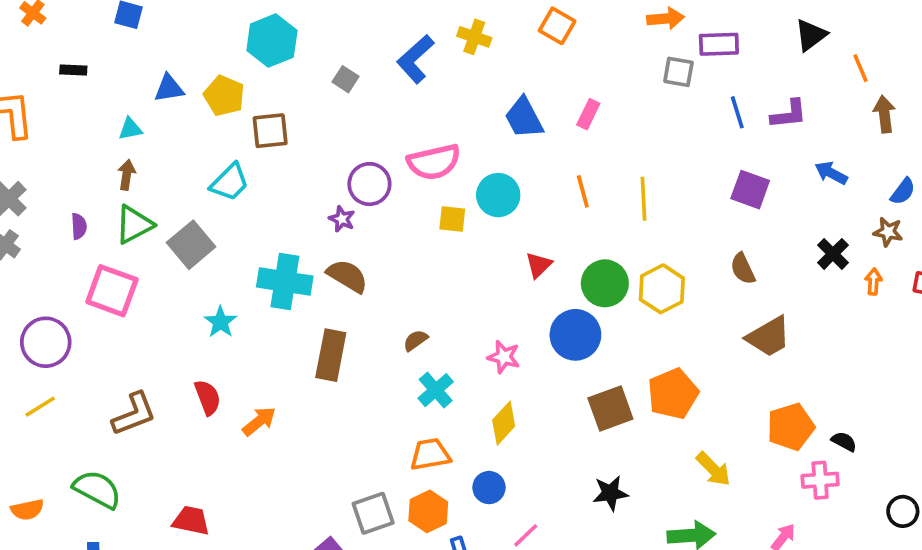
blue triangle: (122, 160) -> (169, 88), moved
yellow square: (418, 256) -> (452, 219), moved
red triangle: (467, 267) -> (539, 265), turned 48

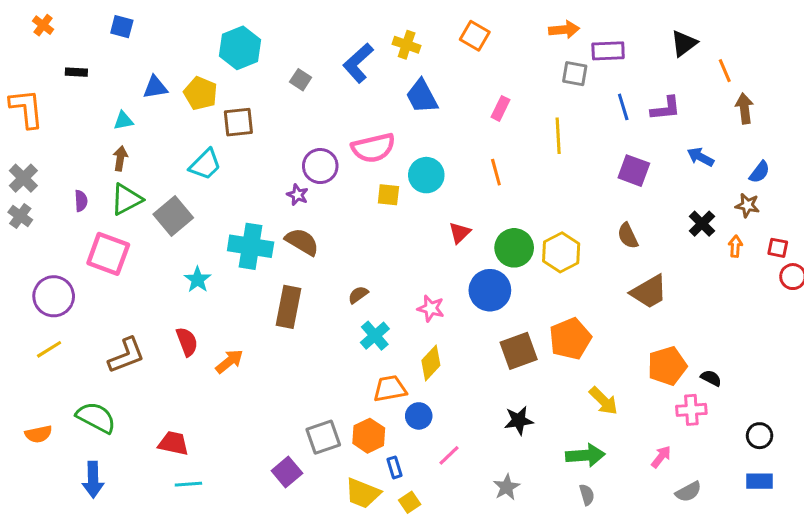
blue trapezoid: (524, 118) -> (422, 96), moved
yellow line: (643, 199) -> (558, 136), moved
orange trapezoid: (430, 454) -> (390, 389), moved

◇ ◇ ◇

*Task instructions*:
A word-for-word copy of the entries is needed, with no pictures in it.

*Answer to this task*:
blue triangle: (122, 160) -> (169, 88), moved
yellow square: (418, 256) -> (452, 219), moved
red triangle: (467, 267) -> (539, 265), turned 48

blue trapezoid: (524, 118) -> (422, 96), moved
yellow line: (643, 199) -> (558, 136), moved
orange trapezoid: (430, 454) -> (390, 389), moved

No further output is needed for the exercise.